◆ **Data supplied**
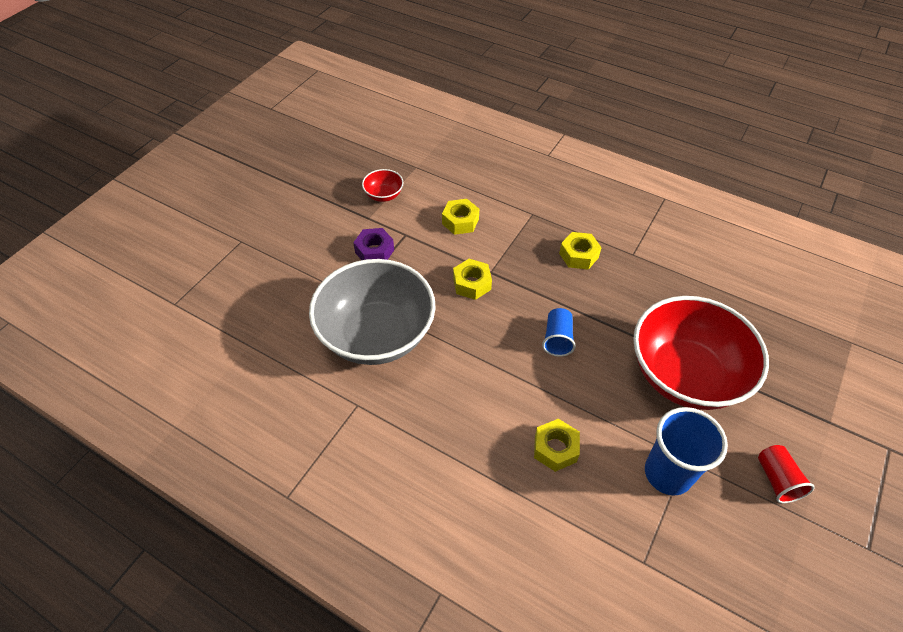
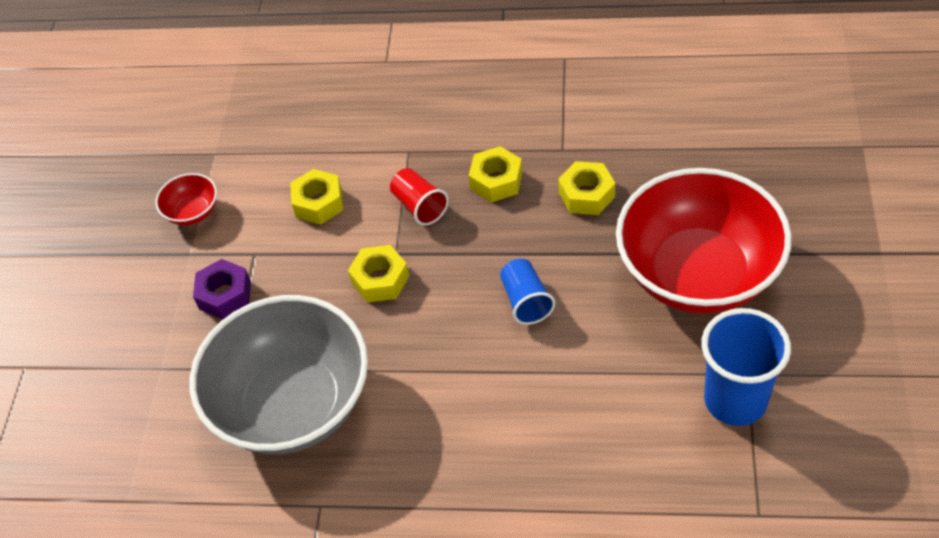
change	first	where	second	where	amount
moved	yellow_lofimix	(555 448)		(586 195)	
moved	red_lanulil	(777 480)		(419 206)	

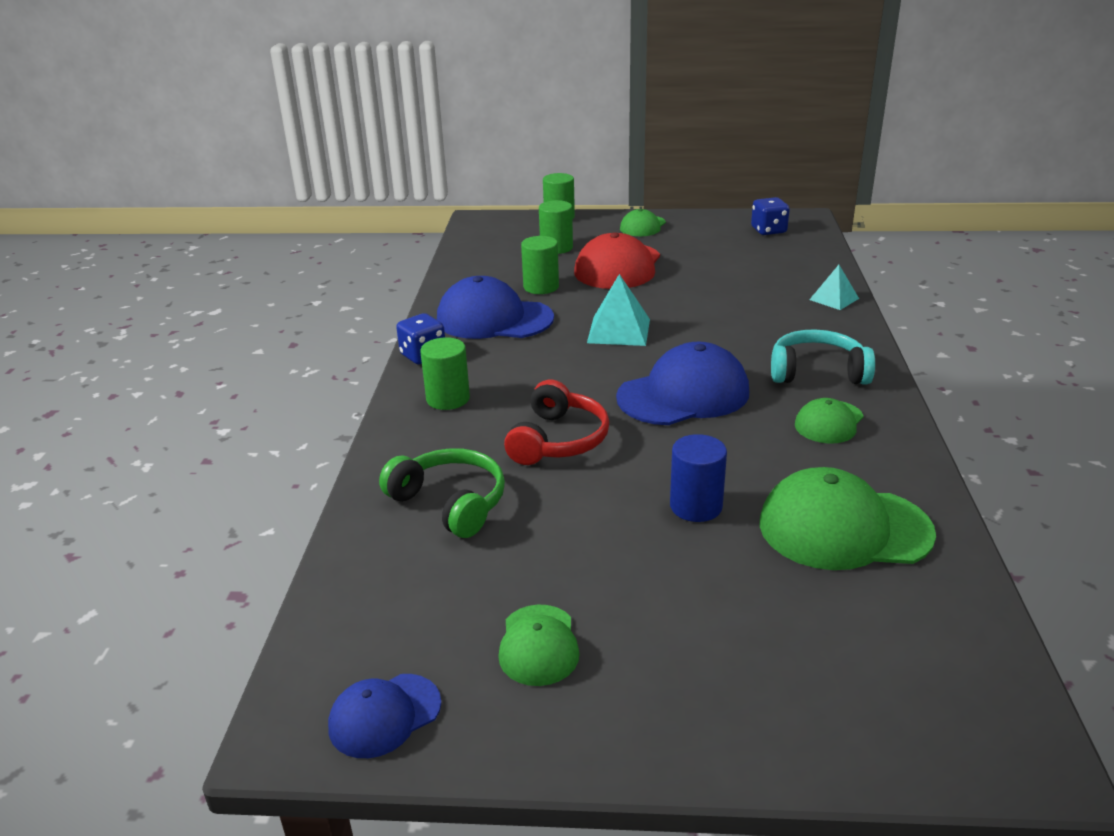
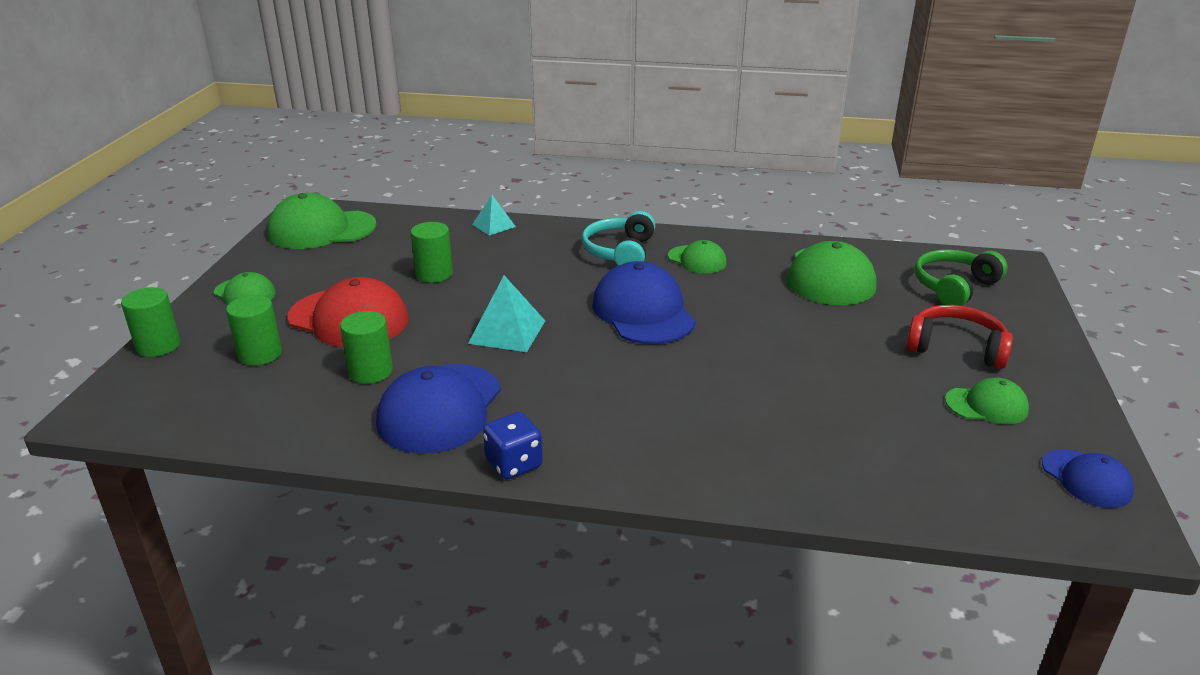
change	first	where	second	where	amount
removed	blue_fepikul	(696 506)			
moved	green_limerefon	(450 503)		(954 287)	
moved	green_fepikul	(448 399)		(434 274)	
moved	red_limerefon	(558 440)		(956 348)	
replaced	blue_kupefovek	(768 230)	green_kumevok	(321 230)	

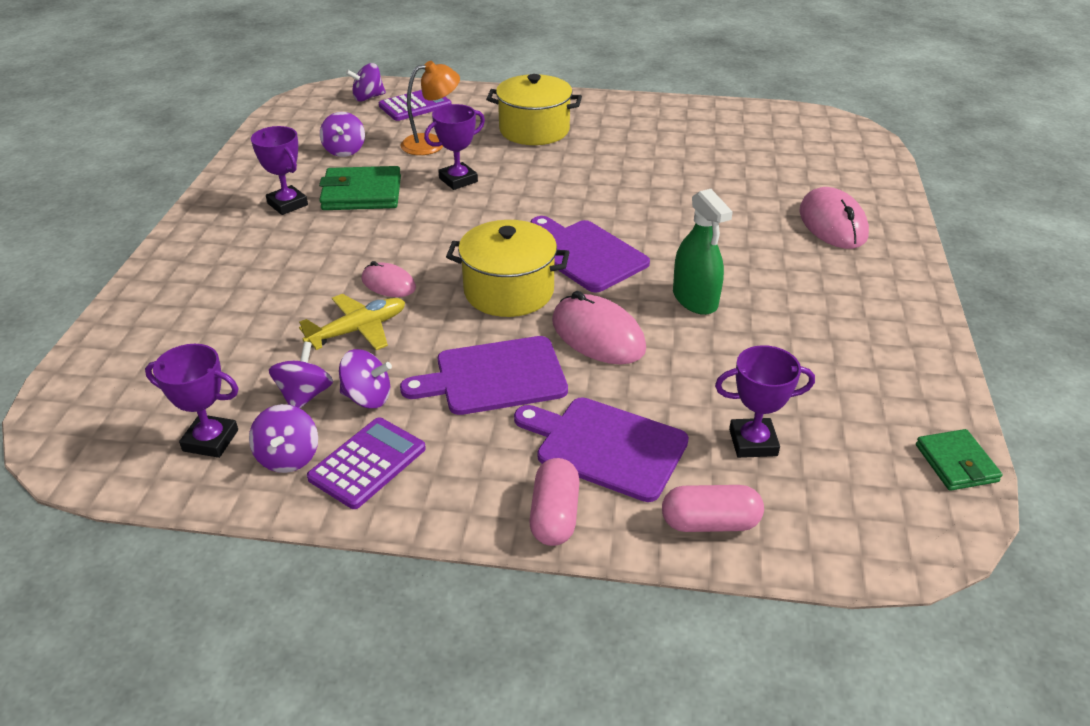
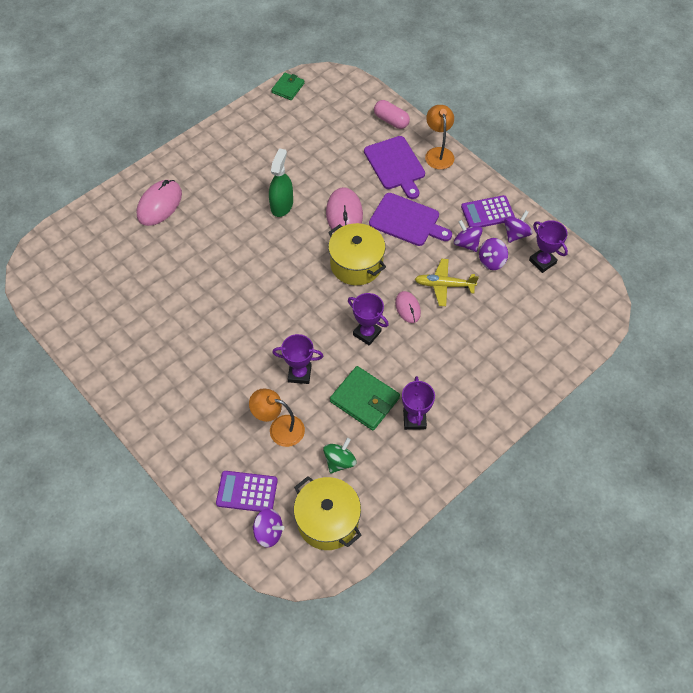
change	first	where	second	where	amount
removed	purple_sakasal	(585 254)			
moved	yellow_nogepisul	(534 130)		(328 521)	
moved	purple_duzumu	(753 442)		(367 333)	
replaced	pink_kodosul	(554 515)	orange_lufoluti	(438 153)	
recoloured	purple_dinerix	(344 150)	green_dinerix	(339 461)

◆ **Problem statement**
Exclude the pictures, and transcribe all of the material exactly.

◆ **Reply to the exercise**
change	first	where	second	where	amount
moved	yellow_lofimix	(555 448)		(586 195)	
moved	red_lanulil	(777 480)		(419 206)	

change	first	where	second	where	amount
removed	blue_fepikul	(696 506)			
moved	green_limerefon	(450 503)		(954 287)	
moved	green_fepikul	(448 399)		(434 274)	
moved	red_limerefon	(558 440)		(956 348)	
replaced	blue_kupefovek	(768 230)	green_kumevok	(321 230)	

change	first	where	second	where	amount
removed	purple_sakasal	(585 254)			
moved	yellow_nogepisul	(534 130)		(328 521)	
moved	purple_duzumu	(753 442)		(367 333)	
replaced	pink_kodosul	(554 515)	orange_lufoluti	(438 153)	
recoloured	purple_dinerix	(344 150)	green_dinerix	(339 461)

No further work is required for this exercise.